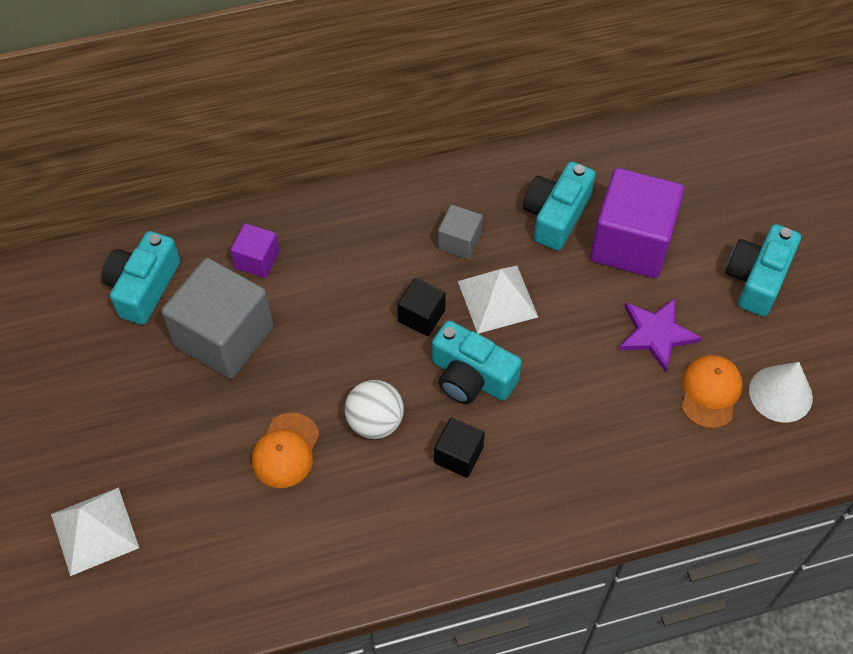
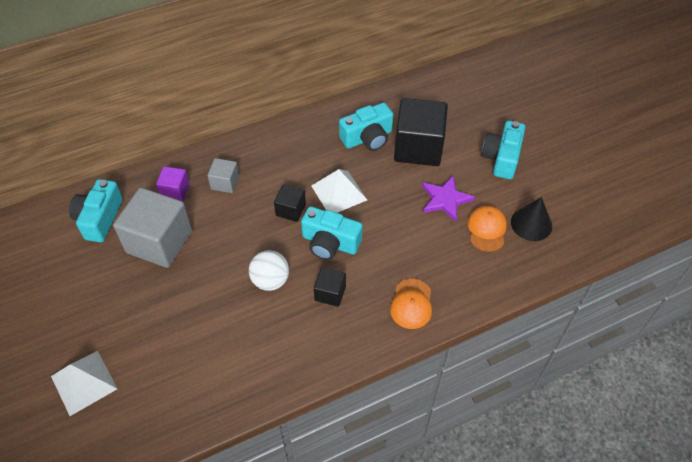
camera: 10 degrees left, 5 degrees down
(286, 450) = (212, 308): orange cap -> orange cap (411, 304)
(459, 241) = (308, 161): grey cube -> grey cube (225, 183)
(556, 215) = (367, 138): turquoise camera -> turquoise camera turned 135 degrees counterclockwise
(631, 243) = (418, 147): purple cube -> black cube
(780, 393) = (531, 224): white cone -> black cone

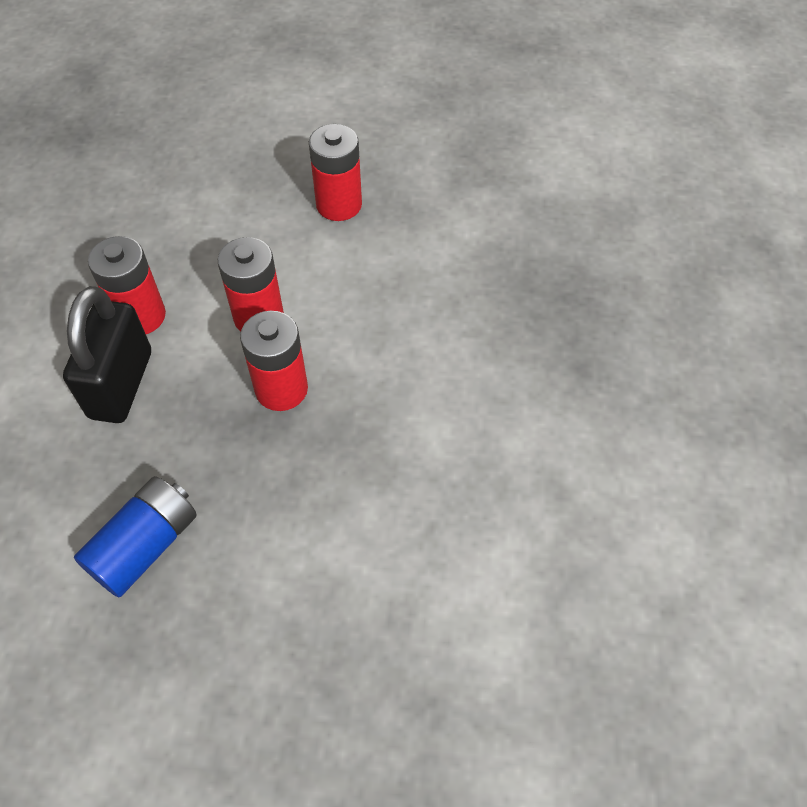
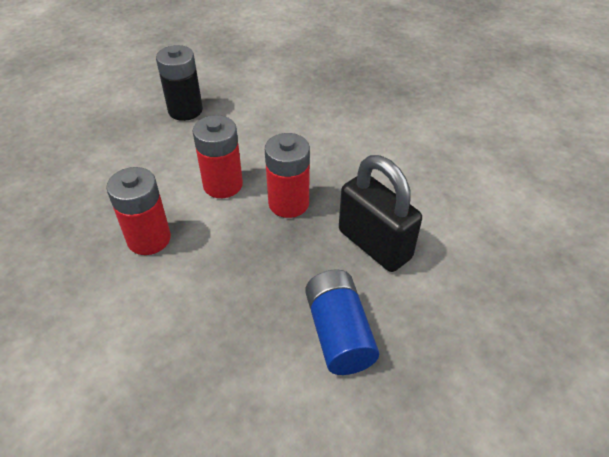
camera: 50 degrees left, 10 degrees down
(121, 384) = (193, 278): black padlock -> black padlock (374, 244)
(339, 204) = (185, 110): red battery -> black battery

## WHAT IS EXPECTED
Recopy the whole listing above precisely, excluding images.

## RESULT OF THE EXERCISE
camera: 10 degrees left, 5 degrees down
(286, 450) = (212, 308): orange cap -> orange cap (411, 304)
(459, 241) = (308, 161): grey cube -> grey cube (225, 183)
(556, 215) = (367, 138): turquoise camera -> turquoise camera turned 135 degrees counterclockwise
(631, 243) = (418, 147): purple cube -> black cube
(780, 393) = (531, 224): white cone -> black cone

camera: 50 degrees left, 10 degrees down
(121, 384) = (193, 278): black padlock -> black padlock (374, 244)
(339, 204) = (185, 110): red battery -> black battery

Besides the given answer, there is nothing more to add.